[Scene edit records]
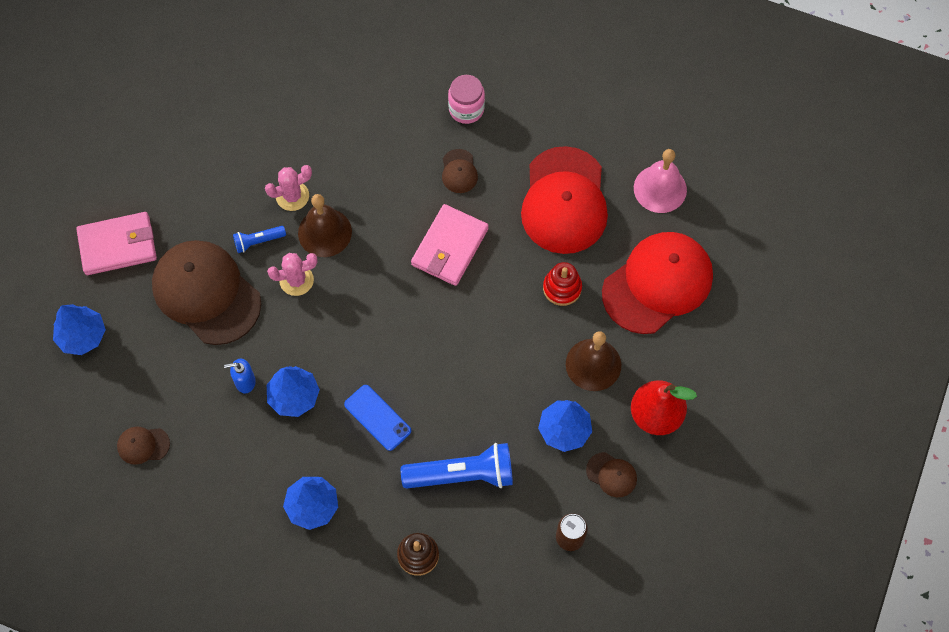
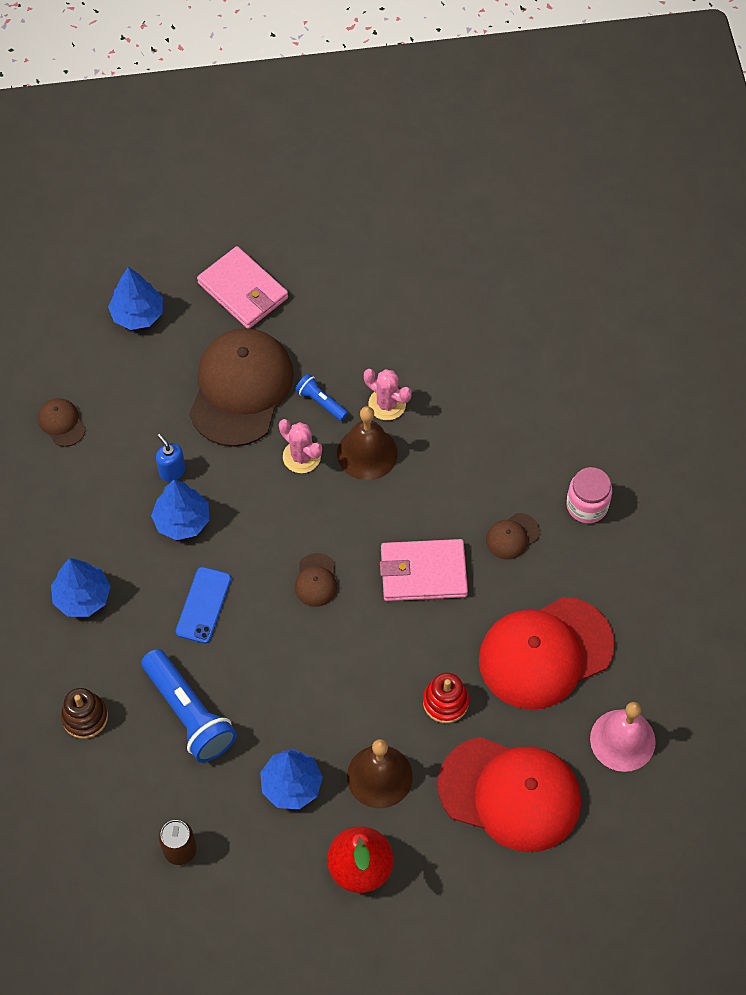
camera: 60 degrees right, 5 degrees down
(611, 475) = (269, 856): brown cap -> brown cap (316, 580)

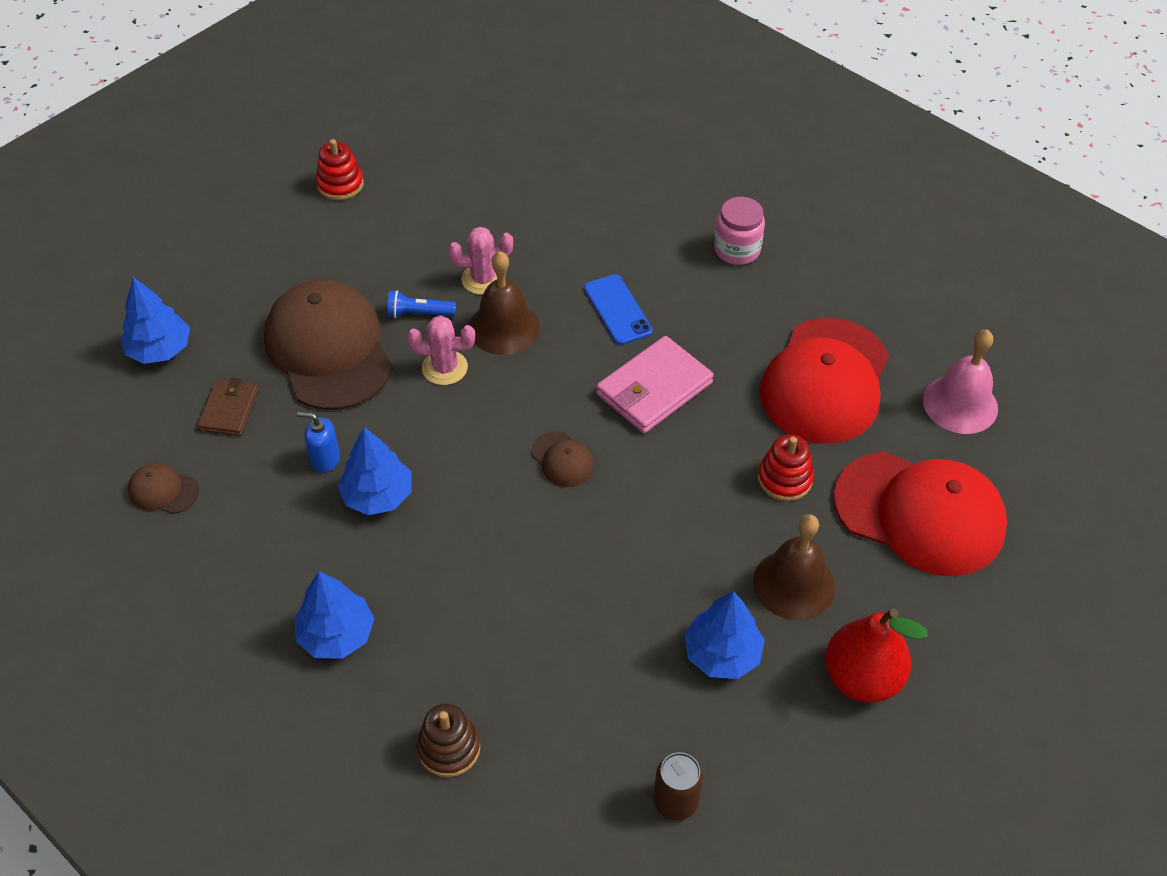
camera: 40 degrees left, 10 degrees down
(144, 391) = (229, 410): none -> brown wallet
(189, 713) = (555, 664): blue flashlight -> none
(203, 605) = (473, 555): blue phone -> blue phone (617, 310)
(243, 291) = (253, 270): pink wallet -> none
(358, 256) = (340, 184): none -> red stacking toy
(510, 794) = (920, 513): red cap -> red cap turned 45 degrees clockwise
(512, 536) = (700, 311): brown cap -> none

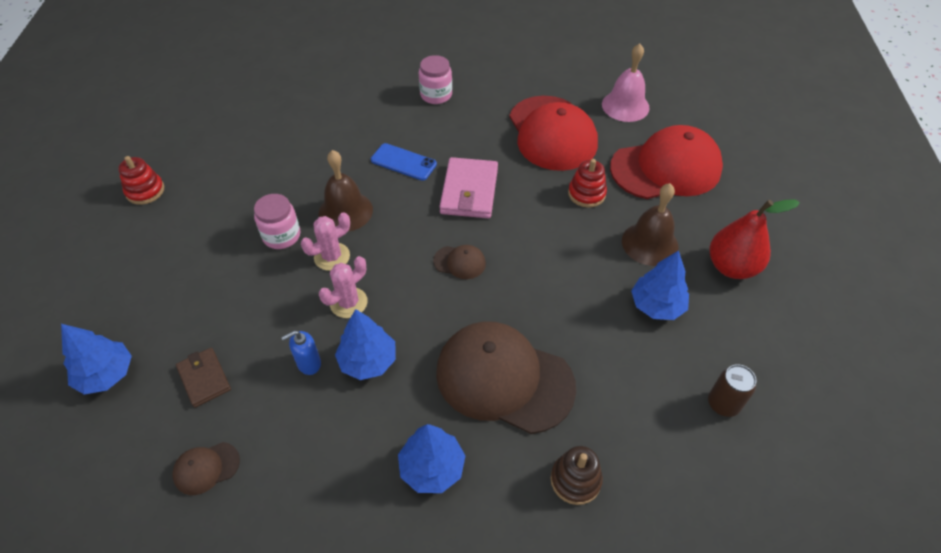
camera: 40 degrees left, 0 degrees up
(329, 349) = (240, 294): brown cap -> brown cap (504, 379)
(419, 314) = (281, 236): blue flashlight -> pink jar
(483, 279) = (303, 192): pink cactus -> pink cactus (348, 303)

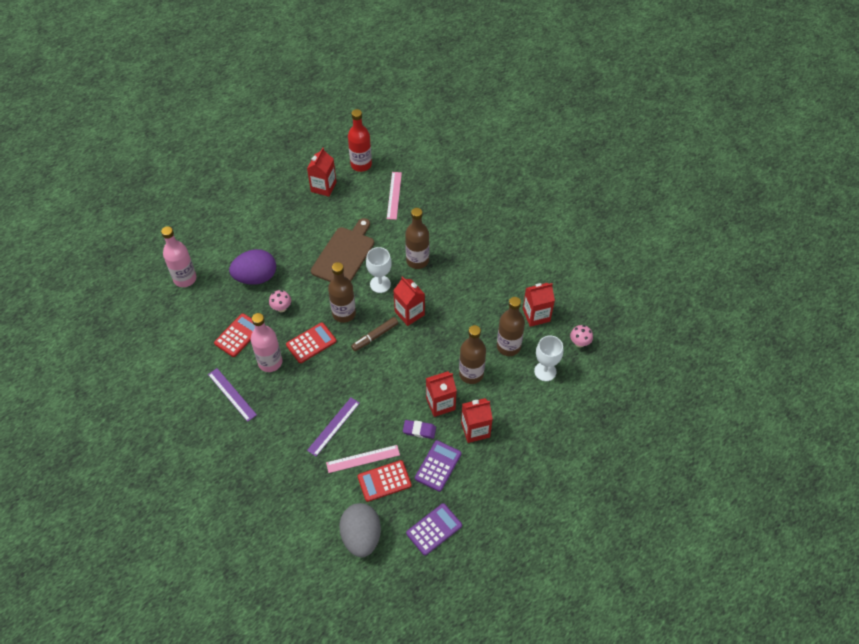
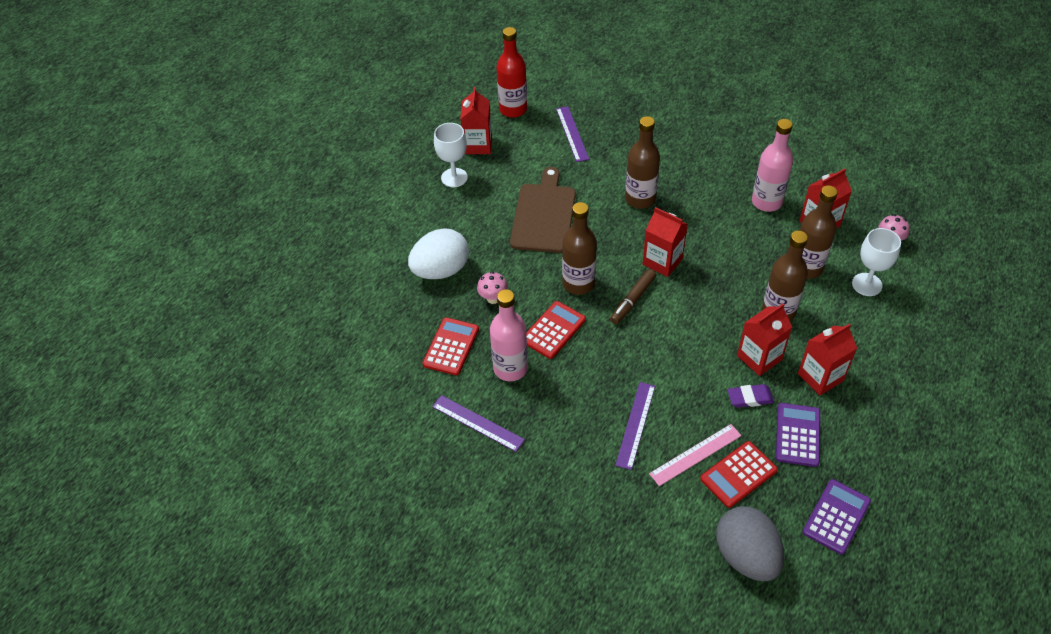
camera: 15 degrees left, 5 degrees down
(185, 279) = (345, 296): pink bottle -> pink bottle (766, 202)
(256, 277) = (441, 270): purple egg -> white egg
(380, 284) = (607, 237): white goblet -> white goblet (454, 177)
(394, 195) = (572, 133): pink ruler -> purple ruler

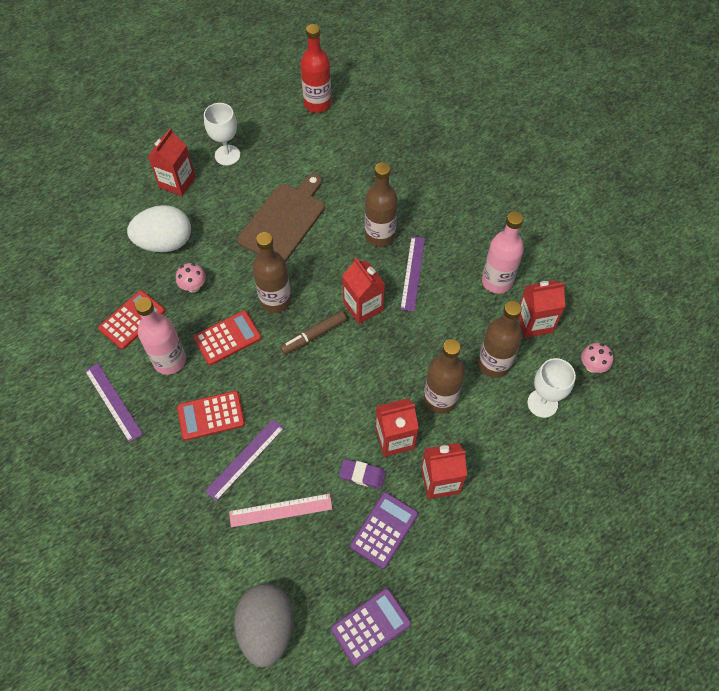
camera: 20 degrees right, 10 degrees up
(478, 145) = (266, 129): red carton -> red carton (177, 182)
(572, 133) = (357, 147): purple ruler -> purple ruler (413, 273)
(738, 474) = (307, 546): red calculator -> red calculator (211, 416)

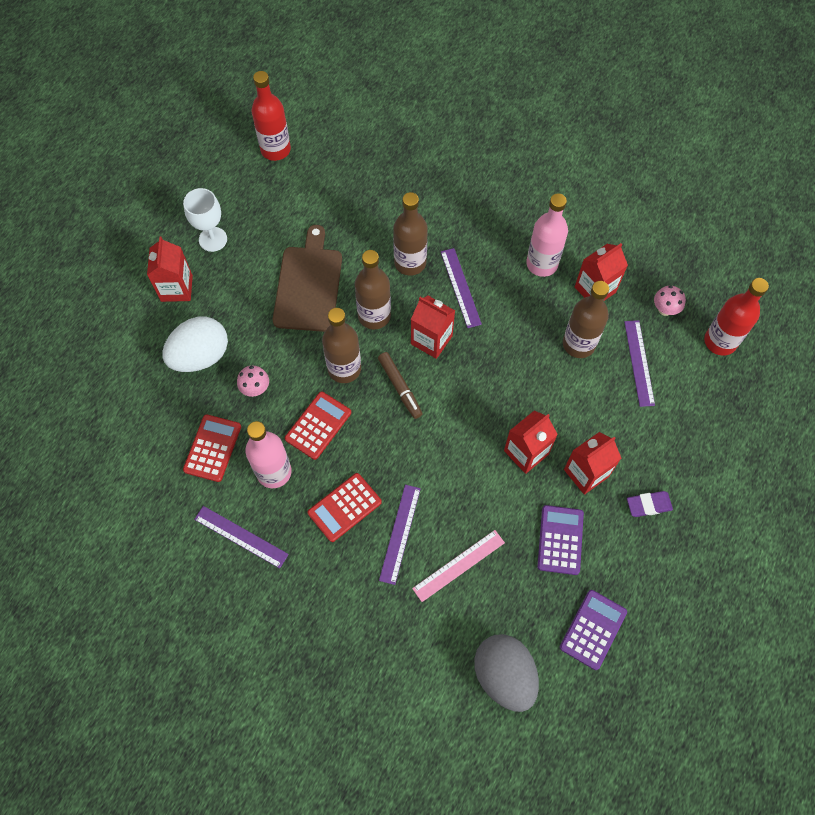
camera: 25 degrees left, 5 degrees up
(314, 335) = (400, 387): brown marker -> brown marker turned 60 degrees counterclockwise
(362, 475) = (515, 499): purple eraser -> purple eraser (648, 505)
(440, 399) = (547, 398): brown bottle -> brown bottle (374, 316)
(542, 403) = (639, 362): white goblet -> purple ruler
(632, 417) = (720, 341): none -> red bottle

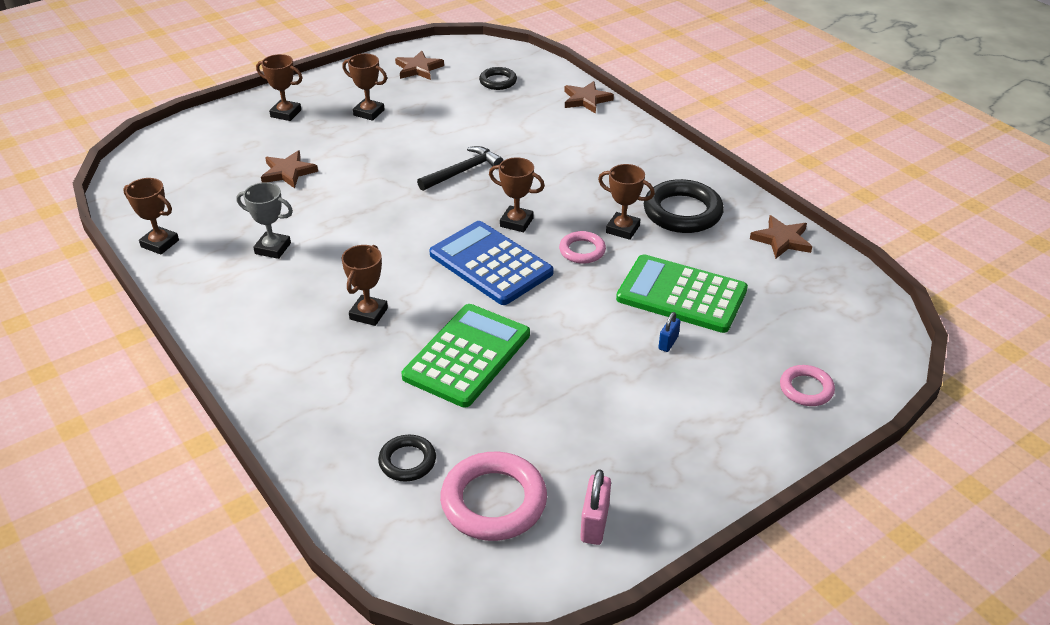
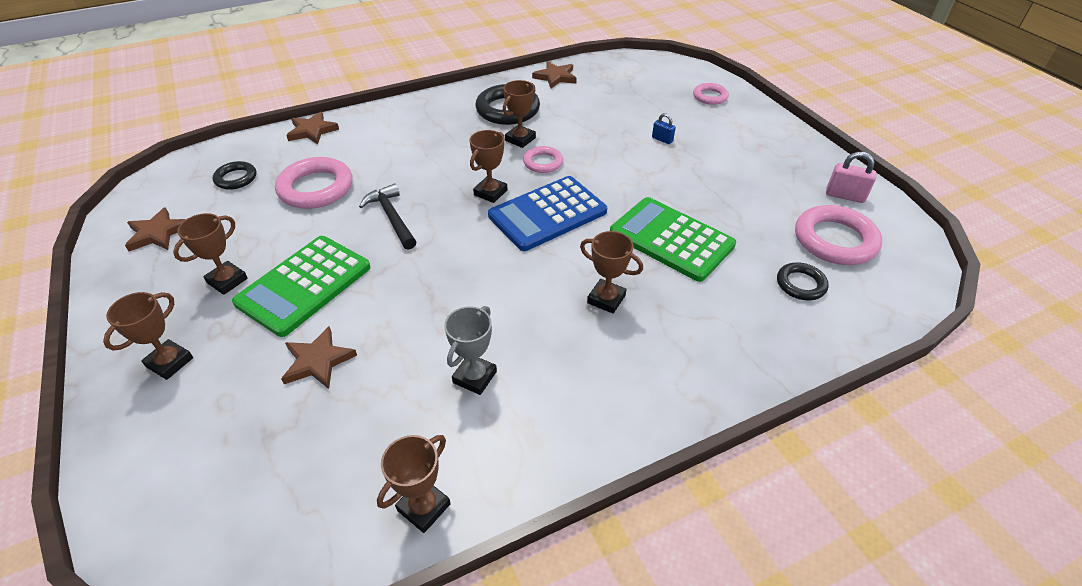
camera: 80 degrees left, 5 degrees up
(495, 123) = (316, 188): none -> pink ring
(681, 294) = (609, 126): green calculator -> green calculator (304, 285)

● Exercise prompt
The word "brown" may appear in several lines of the data; copy every line where it does.

● Expected output
(611, 475) = (269, 856): brown cap -> brown cap (316, 580)
(144, 391) = (229, 410): none -> brown wallet
(512, 536) = (700, 311): brown cap -> none
(329, 349) = (240, 294): brown cap -> brown cap (504, 379)
(314, 335) = (400, 387): brown marker -> brown marker turned 60 degrees counterclockwise
(440, 399) = (547, 398): brown bottle -> brown bottle (374, 316)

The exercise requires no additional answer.